◆ What is needed:
Whenever a line below includes the word "pink", copy that line.

◆ Information shown:
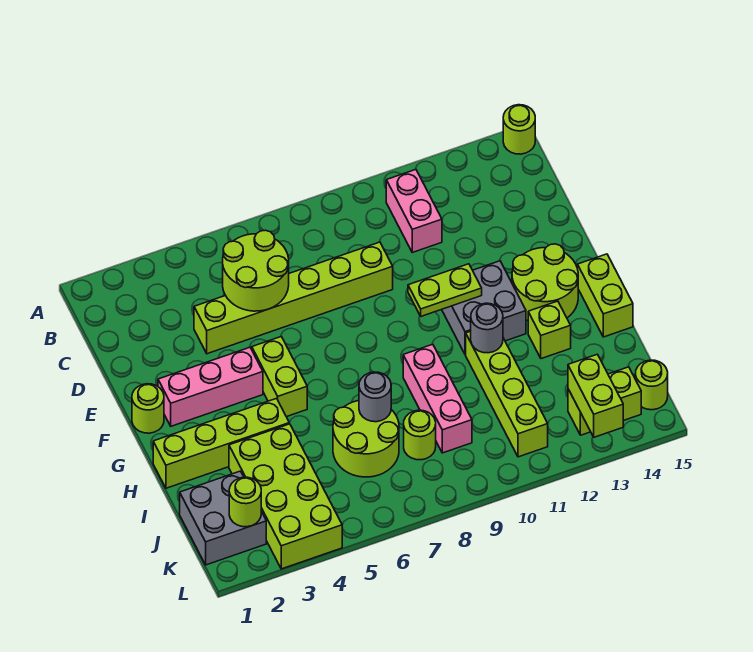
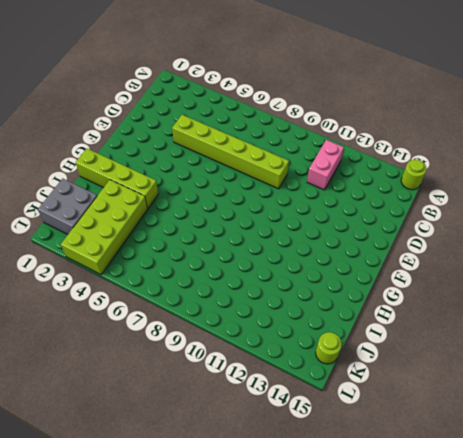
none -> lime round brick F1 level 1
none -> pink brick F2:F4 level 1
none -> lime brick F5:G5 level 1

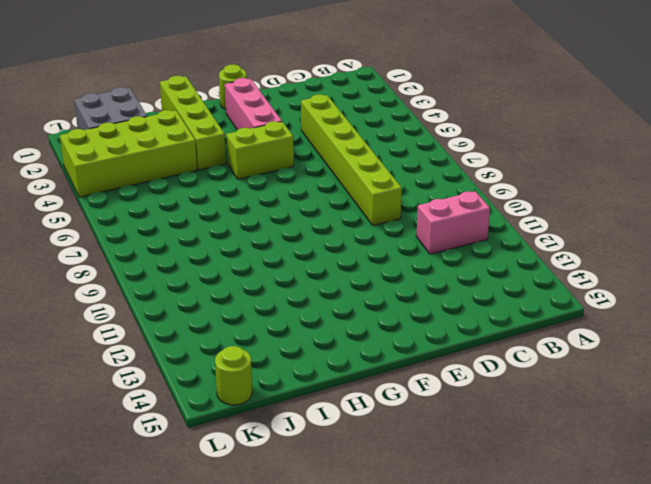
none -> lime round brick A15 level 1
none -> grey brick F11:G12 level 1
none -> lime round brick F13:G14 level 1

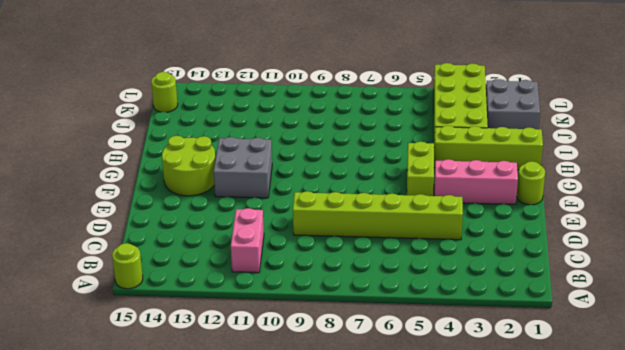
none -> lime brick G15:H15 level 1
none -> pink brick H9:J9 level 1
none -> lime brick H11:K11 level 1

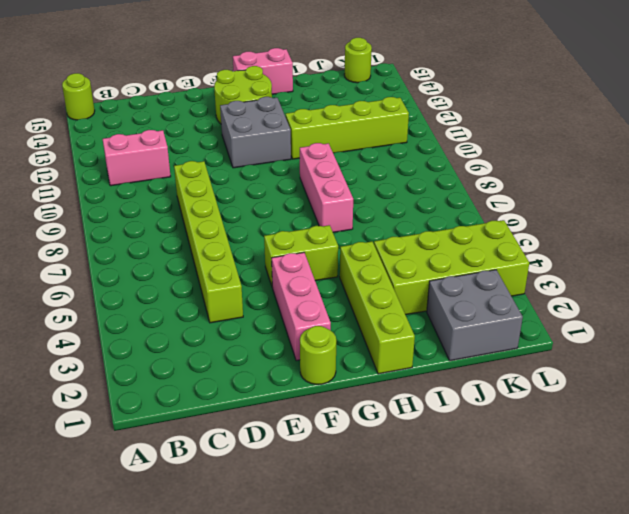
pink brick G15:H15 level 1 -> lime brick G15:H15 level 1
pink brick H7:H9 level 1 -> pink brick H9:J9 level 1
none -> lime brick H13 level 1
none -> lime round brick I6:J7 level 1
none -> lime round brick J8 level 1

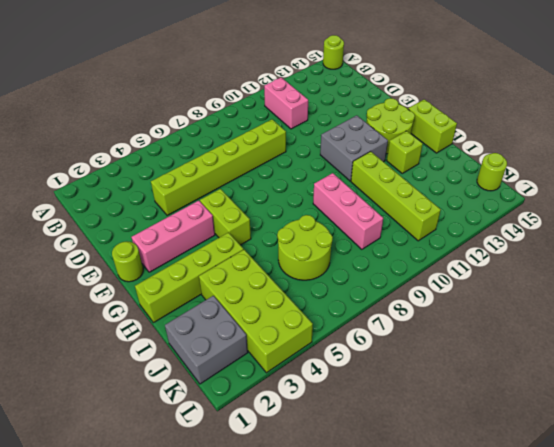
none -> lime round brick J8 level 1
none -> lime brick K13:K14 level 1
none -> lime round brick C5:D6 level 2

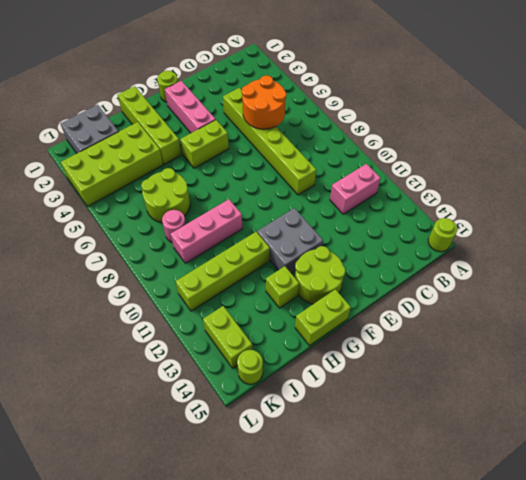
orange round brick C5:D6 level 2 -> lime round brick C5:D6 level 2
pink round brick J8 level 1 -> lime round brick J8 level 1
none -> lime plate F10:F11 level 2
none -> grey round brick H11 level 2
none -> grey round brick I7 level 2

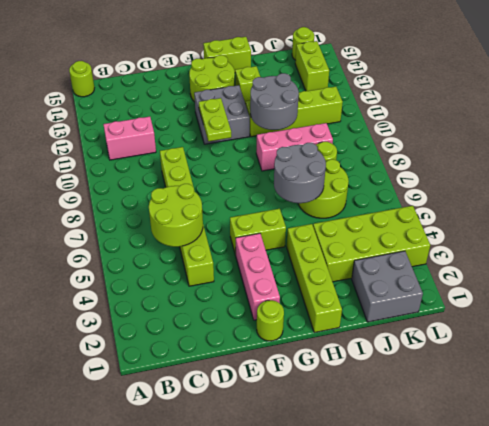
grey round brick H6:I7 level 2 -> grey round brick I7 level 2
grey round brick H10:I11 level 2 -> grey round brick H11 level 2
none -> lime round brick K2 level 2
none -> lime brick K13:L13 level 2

--

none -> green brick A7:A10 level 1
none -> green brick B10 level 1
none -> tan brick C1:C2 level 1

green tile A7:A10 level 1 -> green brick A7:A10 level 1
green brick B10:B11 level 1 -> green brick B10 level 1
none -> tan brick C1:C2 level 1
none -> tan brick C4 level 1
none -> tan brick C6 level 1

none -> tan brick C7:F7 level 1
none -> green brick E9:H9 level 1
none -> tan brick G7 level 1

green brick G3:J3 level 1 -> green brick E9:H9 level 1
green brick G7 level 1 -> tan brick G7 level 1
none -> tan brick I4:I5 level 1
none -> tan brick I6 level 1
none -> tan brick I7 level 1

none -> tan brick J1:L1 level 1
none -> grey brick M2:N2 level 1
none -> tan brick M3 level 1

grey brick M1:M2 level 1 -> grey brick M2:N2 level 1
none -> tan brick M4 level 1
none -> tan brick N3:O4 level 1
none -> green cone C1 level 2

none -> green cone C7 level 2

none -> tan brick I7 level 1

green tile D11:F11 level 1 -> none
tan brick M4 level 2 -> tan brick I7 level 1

◆ Written response:
none -> pink brick F2:F4 level 1
none -> pink brick H9:J9 level 1
pink brick G15:H15 level 1 -> lime brick G15:H15 level 1
pink brick H7:H9 level 1 -> pink brick H9:J9 level 1
pink round brick J8 level 1 -> lime round brick J8 level 1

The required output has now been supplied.